+++ Material supplied +++

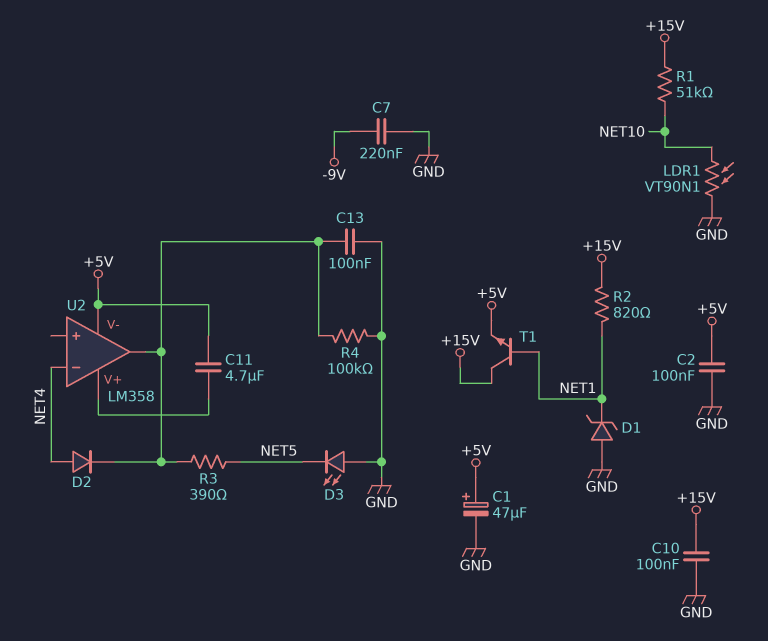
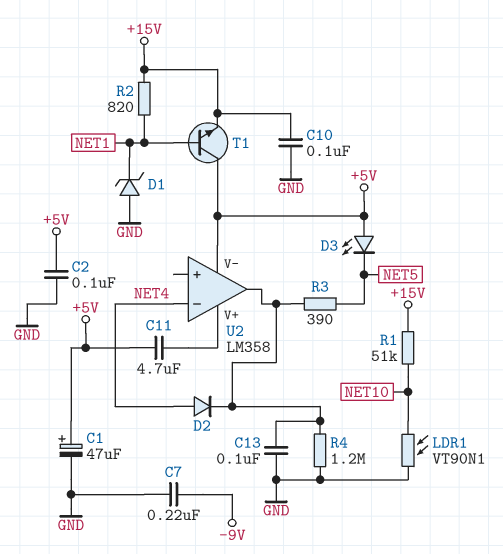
D3: LED (A GND, K NET5) -> LED (A +5V, K NET5)
R4: 100k (GND, U2/out) -> 1.2M (GND, U2/out)
T1: NPN (B NET1, C +15V, E +5V) -> NPN (B NET1, C +5V, E +15V)

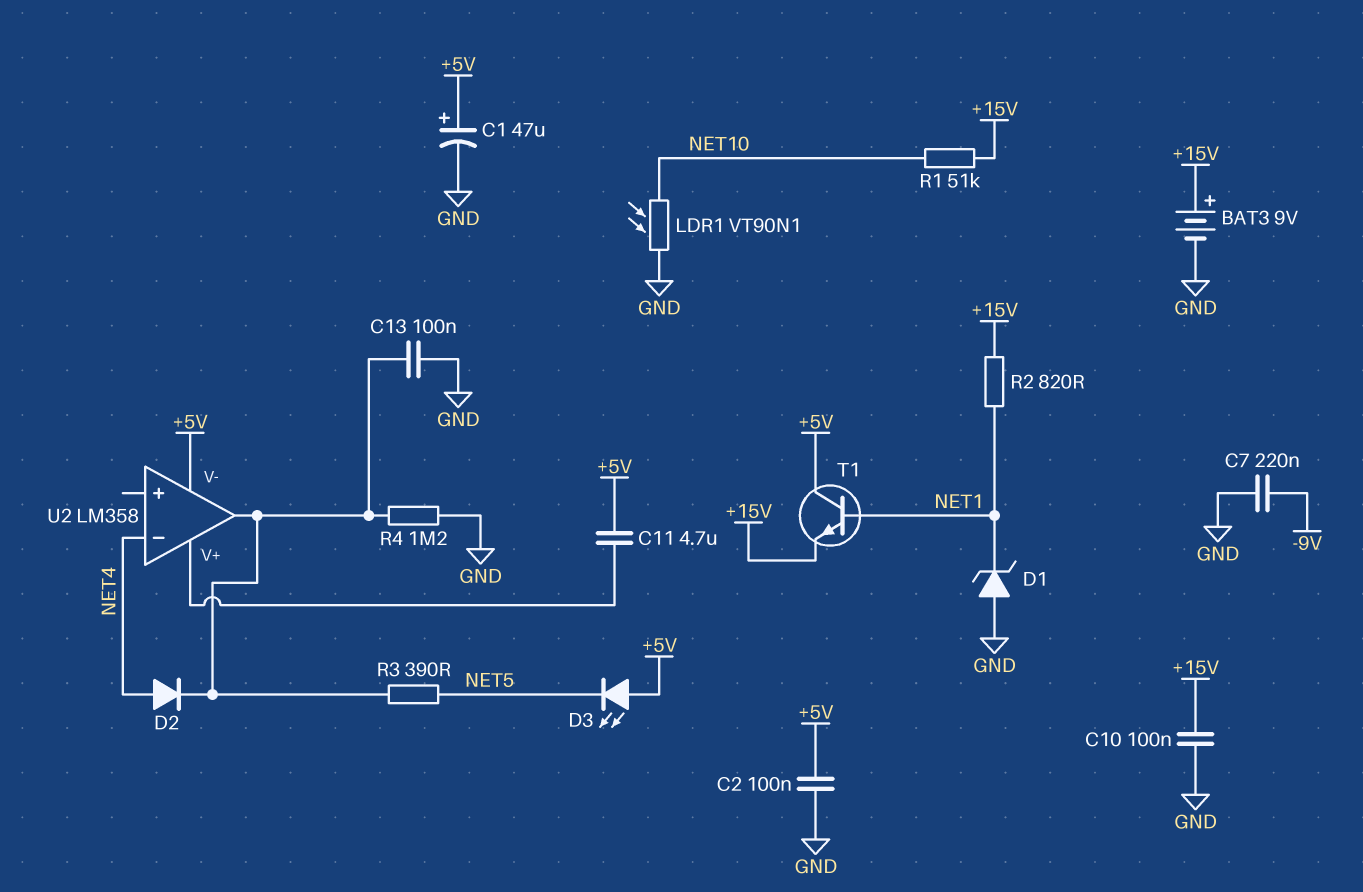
BAT3: none -> 9V (plus +15V, minus GND)

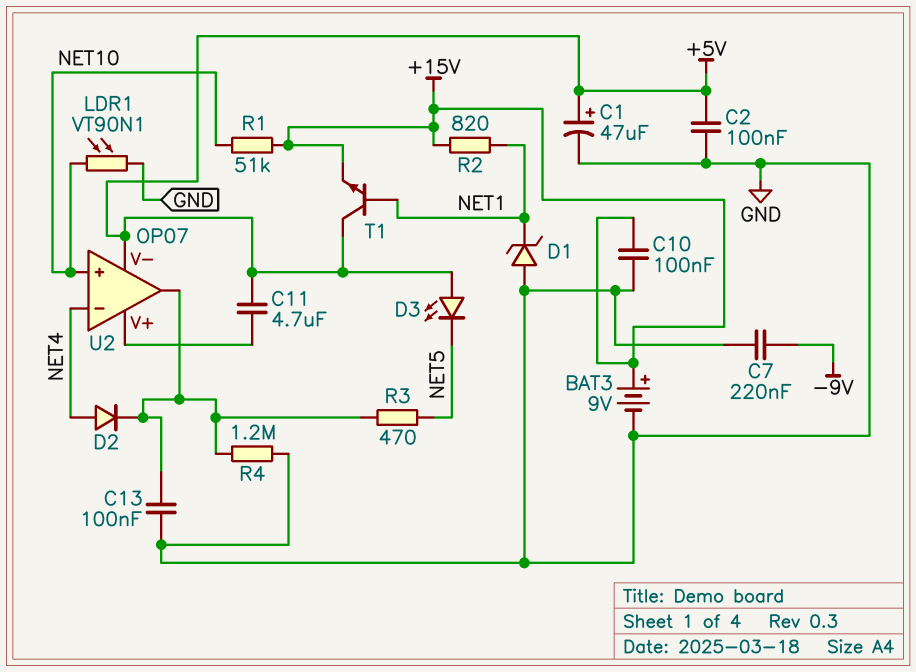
R3: 390 (NET5, U2/out) -> 470 (NET5, U2/out)
U2: LM358 -> OP07
U2 pin in+: none -> NET10

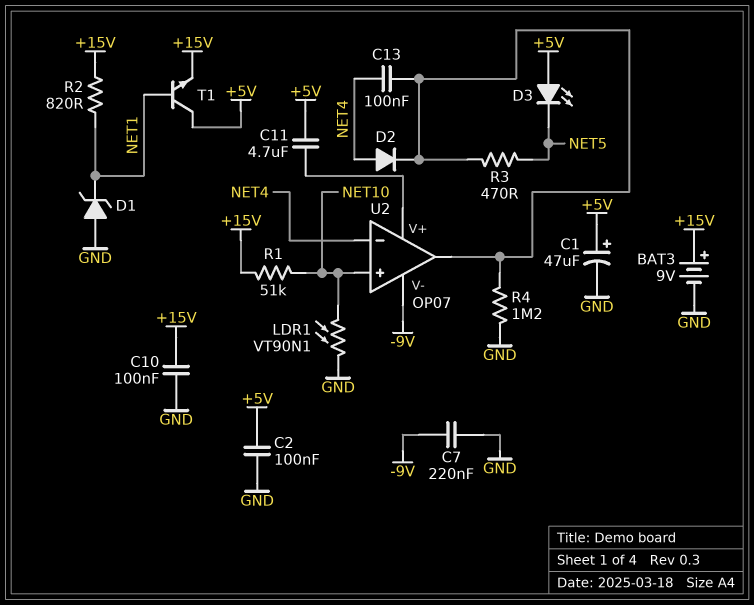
C13: 100nF (GND, U2/out) -> 100nF (NET4, U2/out)
U2 pin V-: +5V -> -9V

+++

- What you should do
Please transcribe each entry exactly and exclude any image it contains.

- Task answer
D3: LED (A GND, K NET5) -> LED (A +5V, K NET5)
R4: 100k (GND, U2/out) -> 1.2M (GND, U2/out)
T1: NPN (B NET1, C +15V, E +5V) -> NPN (B NET1, C +5V, E +15V)

BAT3: none -> 9V (plus +15V, minus GND)

R3: 390 (NET5, U2/out) -> 470 (NET5, U2/out)
U2: LM358 -> OP07
U2 pin in+: none -> NET10

C13: 100nF (GND, U2/out) -> 100nF (NET4, U2/out)
U2 pin V-: +5V -> -9V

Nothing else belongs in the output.